### What the exercise asks:
Leaving pictures aside, restate exactly the lines of the data below, from the first one through the line that contains "purple carrot [649,331,744,433]".

### Task data:
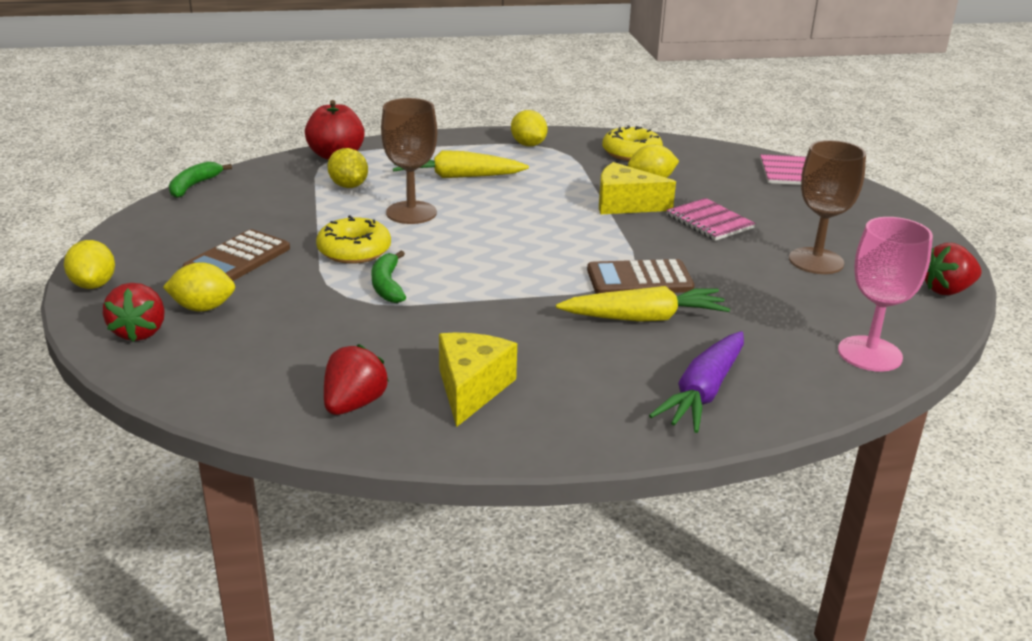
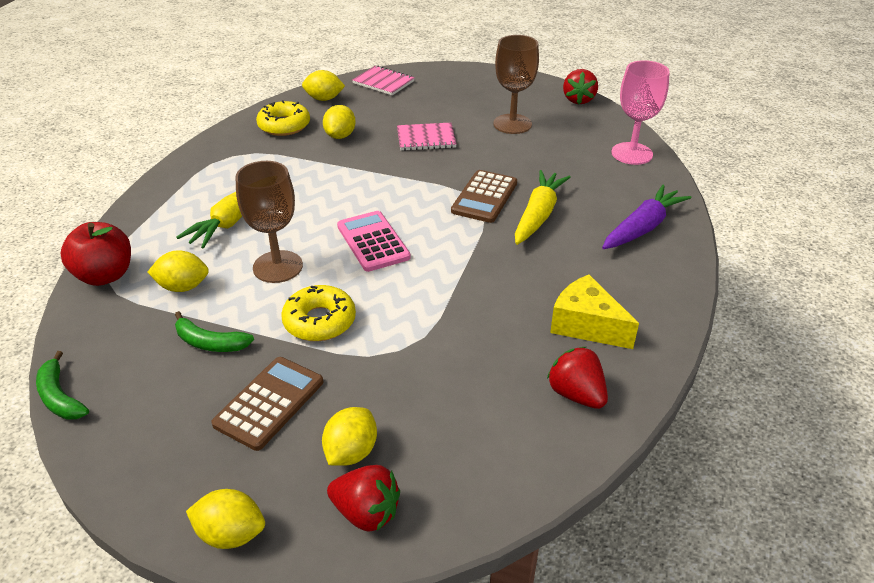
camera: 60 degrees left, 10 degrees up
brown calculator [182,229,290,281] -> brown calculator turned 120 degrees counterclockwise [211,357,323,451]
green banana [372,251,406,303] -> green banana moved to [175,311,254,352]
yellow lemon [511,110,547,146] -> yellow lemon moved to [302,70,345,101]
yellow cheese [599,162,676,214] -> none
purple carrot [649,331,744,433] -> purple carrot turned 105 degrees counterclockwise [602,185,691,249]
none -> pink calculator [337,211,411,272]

### Response for this exercise:
camera: 60 degrees left, 10 degrees up
brown calculator [182,229,290,281] -> brown calculator turned 120 degrees counterclockwise [211,357,323,451]
green banana [372,251,406,303] -> green banana moved to [175,311,254,352]
yellow lemon [511,110,547,146] -> yellow lemon moved to [302,70,345,101]
yellow cheese [599,162,676,214] -> none
purple carrot [649,331,744,433] -> purple carrot turned 105 degrees counterclockwise [602,185,691,249]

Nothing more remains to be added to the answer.